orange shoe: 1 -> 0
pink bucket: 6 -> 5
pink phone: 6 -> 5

==

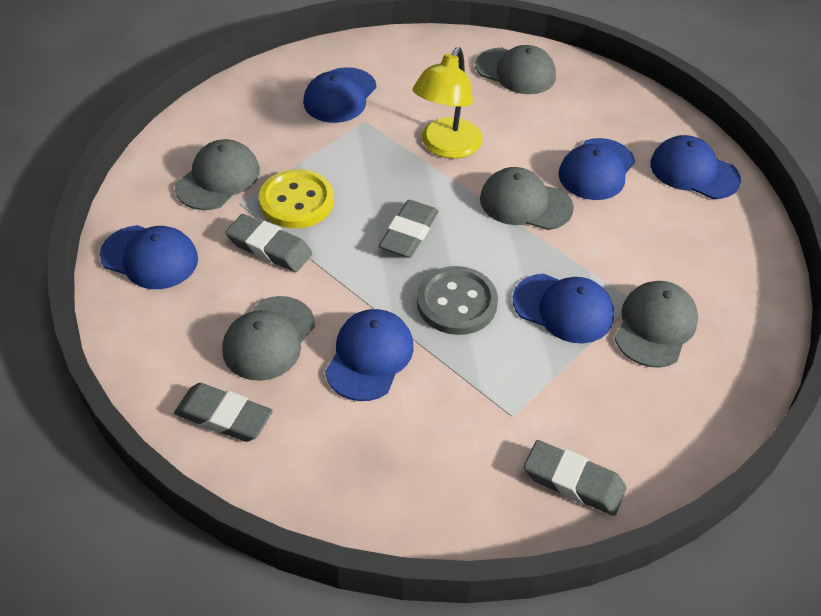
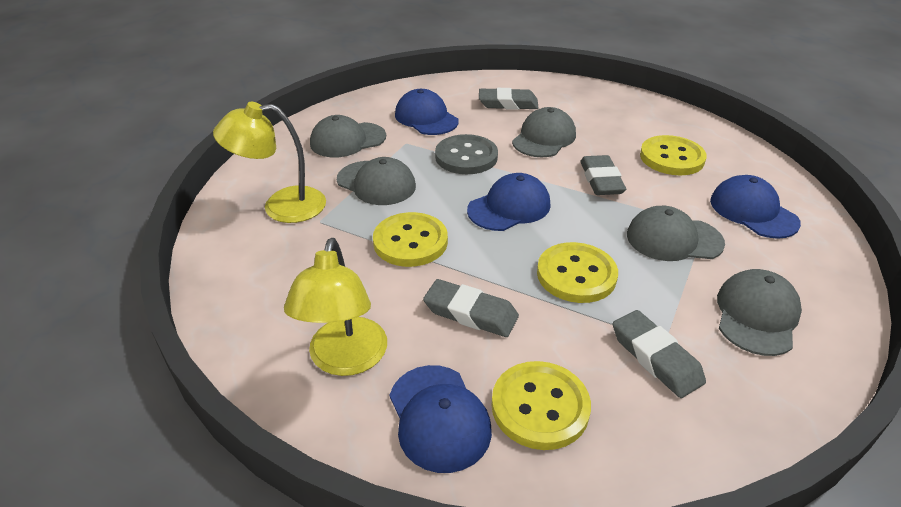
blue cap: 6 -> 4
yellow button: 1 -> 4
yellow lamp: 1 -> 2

--

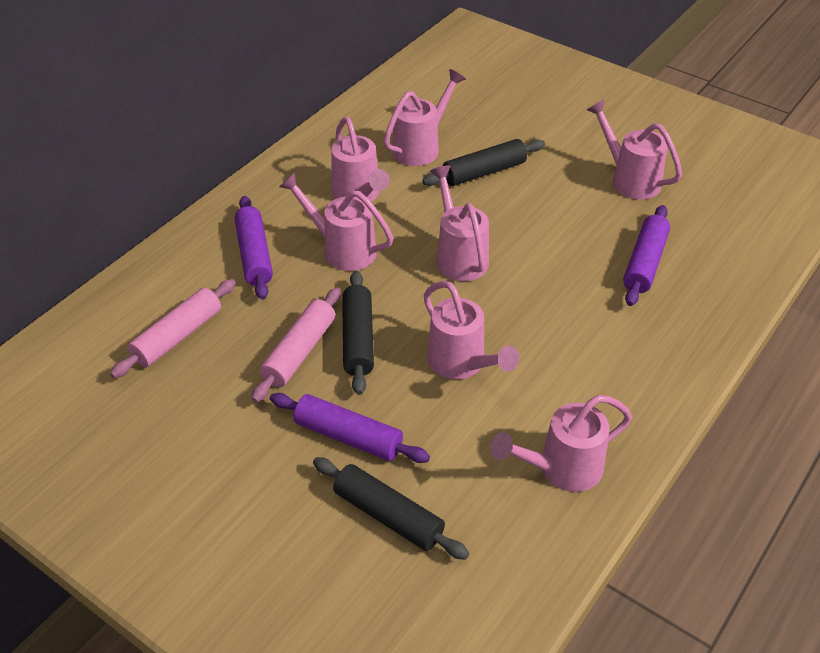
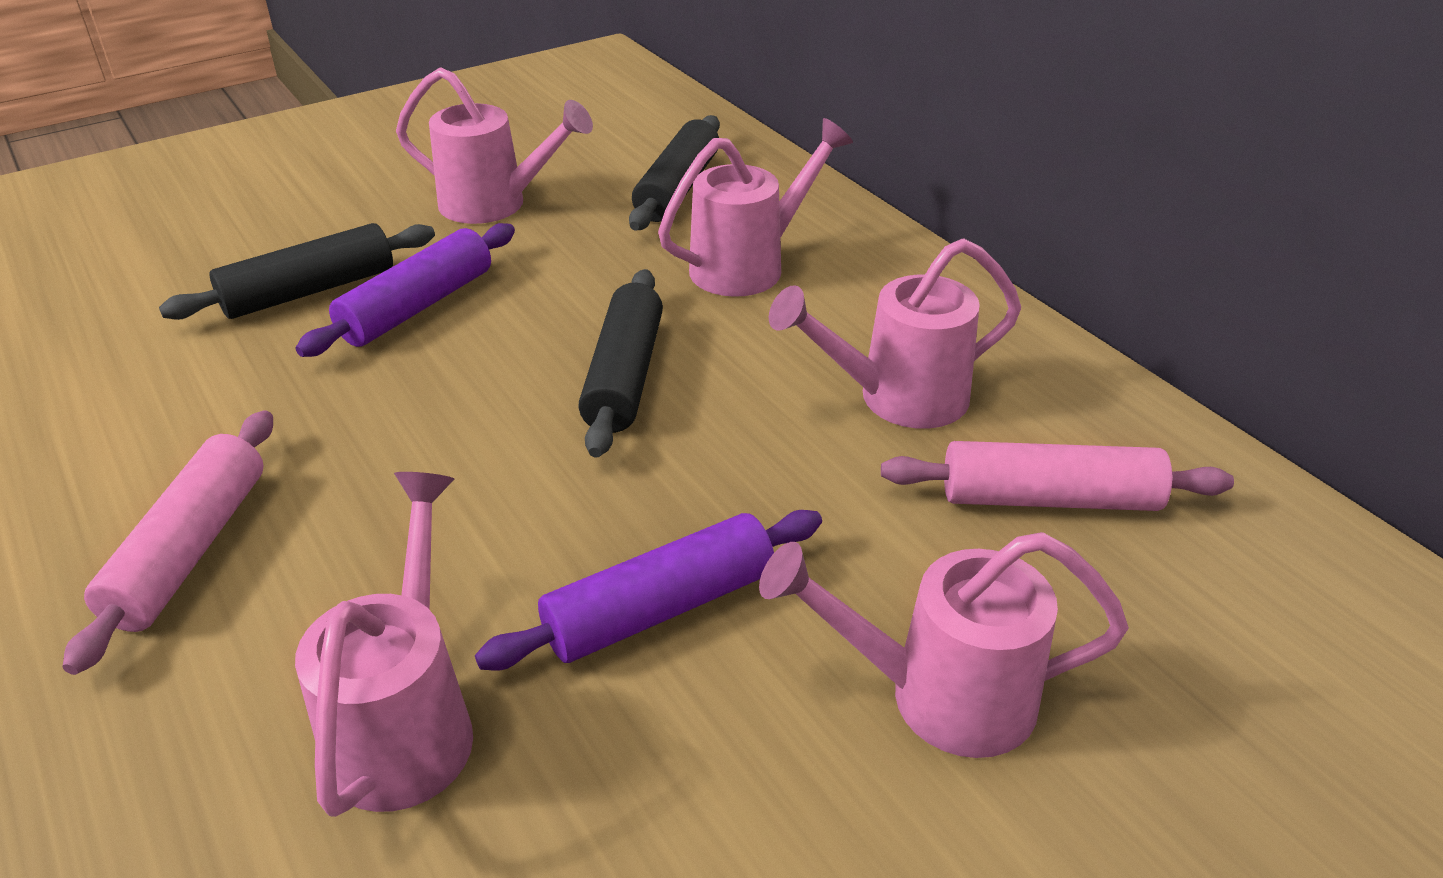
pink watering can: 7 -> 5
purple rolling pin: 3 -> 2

YOUR GOAL → Go through the data and show every line where "pink" occurs.

REPLY →
pink bucket: 6 -> 5
pink phone: 6 -> 5
pink watering can: 7 -> 5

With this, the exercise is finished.